- [DATASET RECORDS]:
================
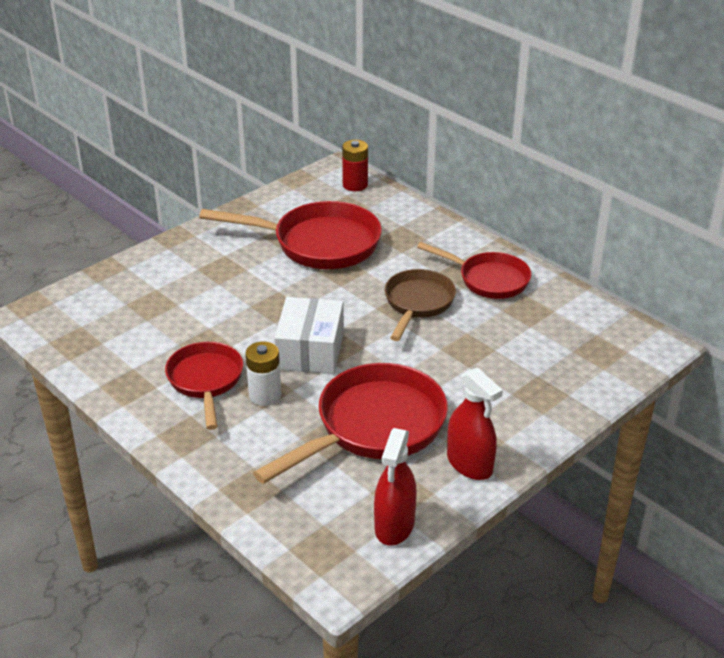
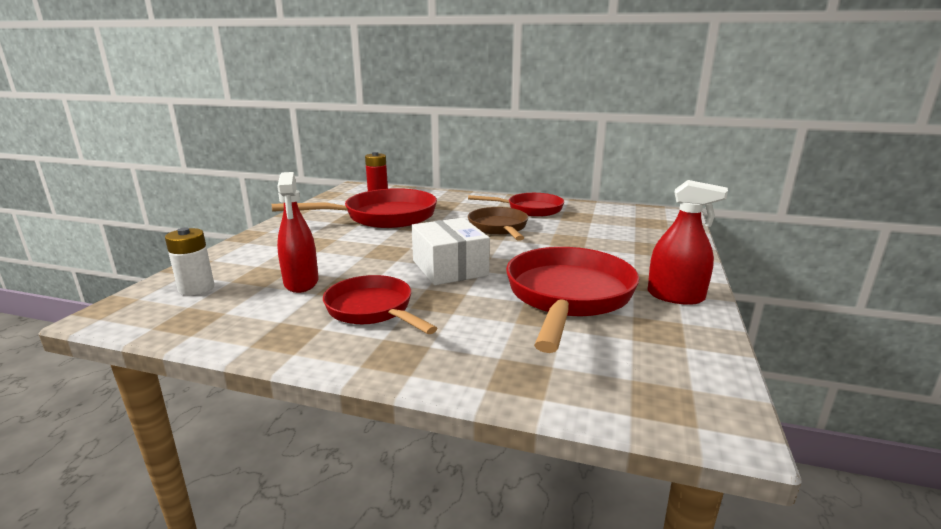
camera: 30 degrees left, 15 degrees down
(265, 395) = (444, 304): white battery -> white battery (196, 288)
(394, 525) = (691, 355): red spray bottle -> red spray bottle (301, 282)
================
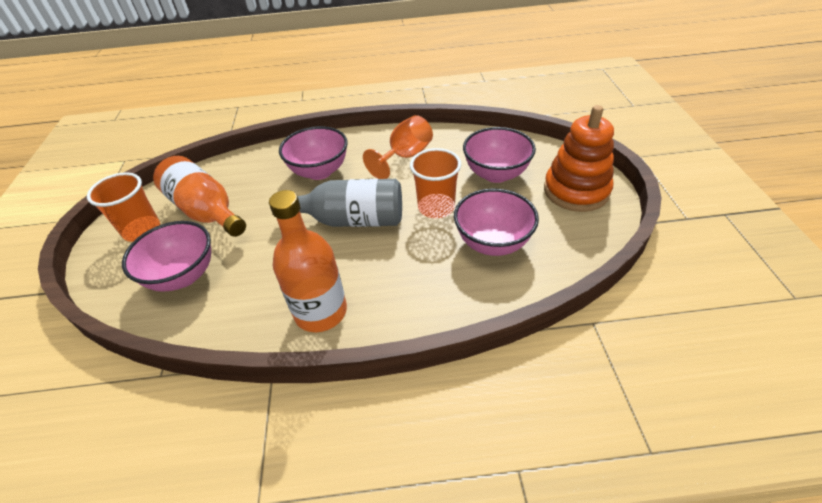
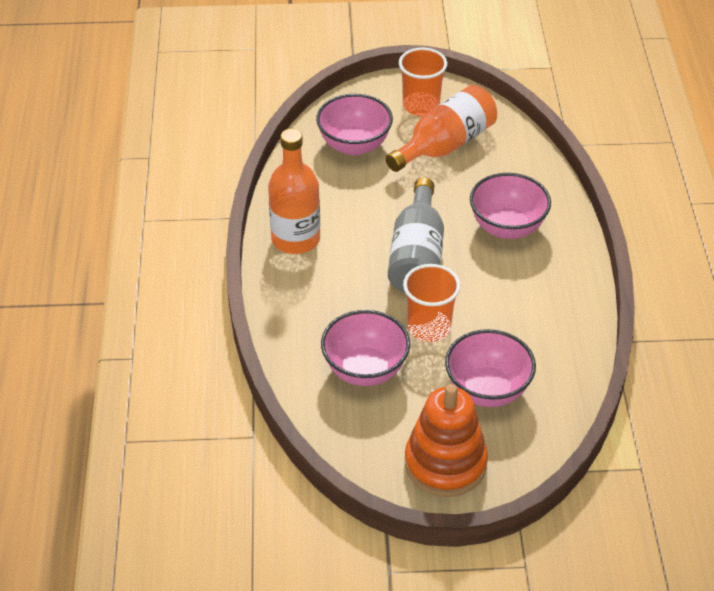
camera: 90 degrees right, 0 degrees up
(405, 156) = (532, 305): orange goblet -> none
================
Within the data above, the lines from the one with "camera: 30 degrees left, 15 degrees down" to the one with "(394, 525) = (691, 355): red" must be repeated exactly; no other line belongs in the answer.

camera: 30 degrees left, 15 degrees down
(265, 395) = (444, 304): white battery -> white battery (196, 288)
(394, 525) = (691, 355): red spray bottle -> red spray bottle (301, 282)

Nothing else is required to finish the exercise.